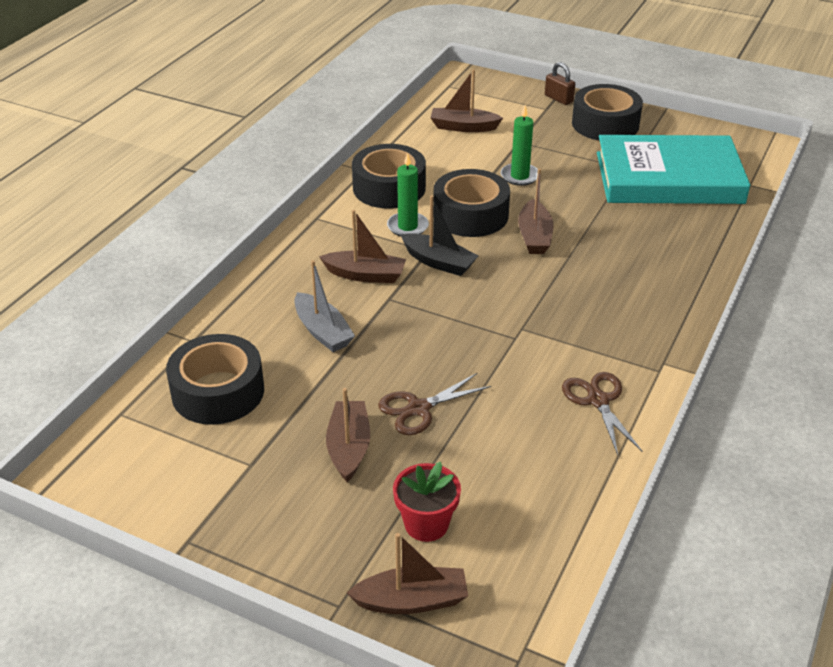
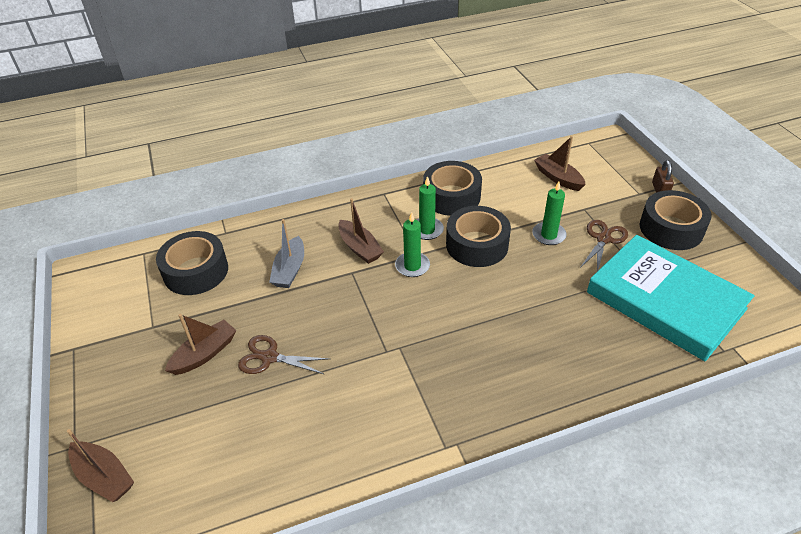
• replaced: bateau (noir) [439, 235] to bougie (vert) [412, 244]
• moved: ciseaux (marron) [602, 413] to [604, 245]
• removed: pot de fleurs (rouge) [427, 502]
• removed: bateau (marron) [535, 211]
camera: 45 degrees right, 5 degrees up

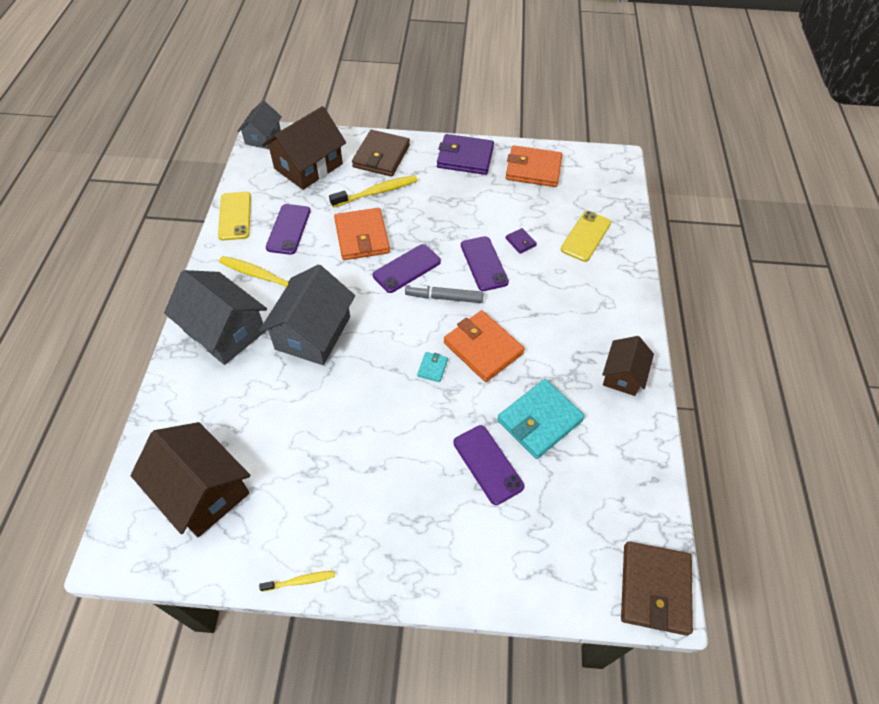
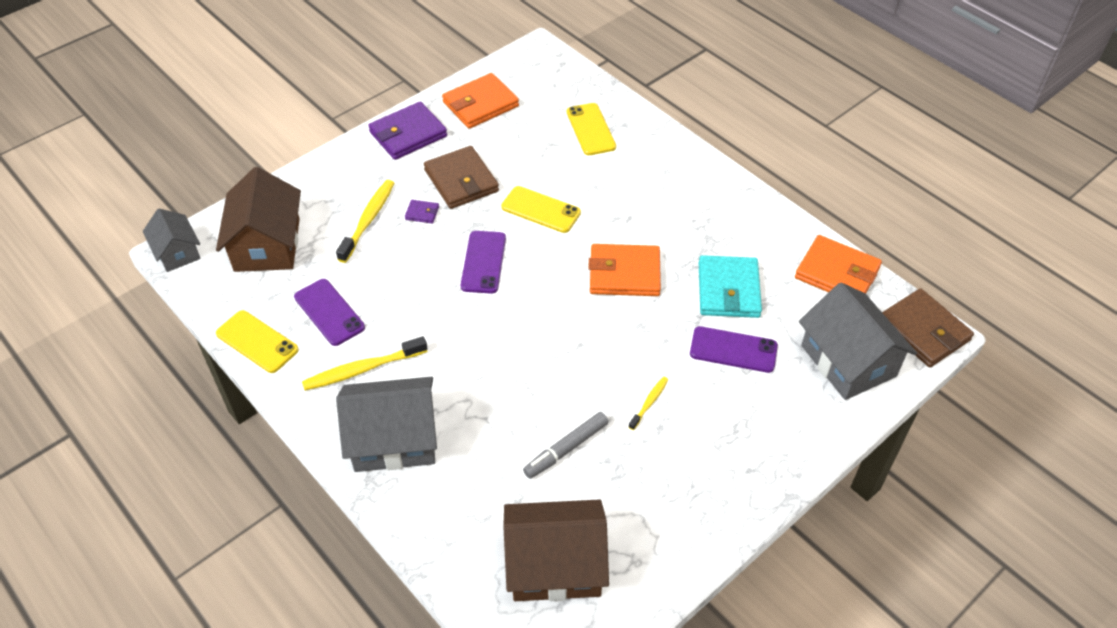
• moved: portefeuille (violet) [521, 241] to [422, 212]
• moved: portefeuille (marron) [381, 153] to [461, 177]
• recoloured: téléphone (violet) [485, 263] to téléphone (jaune) [541, 209]
• moved: feutre (gris) [444, 294] to [566, 445]
• moved: brosse à dents (jaune) [297, 581] to [649, 403]
• moved: portefeuille (orange) [362, 234] to [838, 264]
• moved: maison (gris) [307, 315] to [858, 341]
• removed: portefeuille (turquoise) [432, 367]
• removed: maison (marron) [628, 366]
camera: 45 degrees left, 5 degrees down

*EXERCISE DETAILS*
Going through the entries, return every line holding the word "bateau".

*WORKED SOLUTION*
• replaced: bateau (noir) [439, 235] to bougie (vert) [412, 244]
• removed: bateau (marron) [535, 211]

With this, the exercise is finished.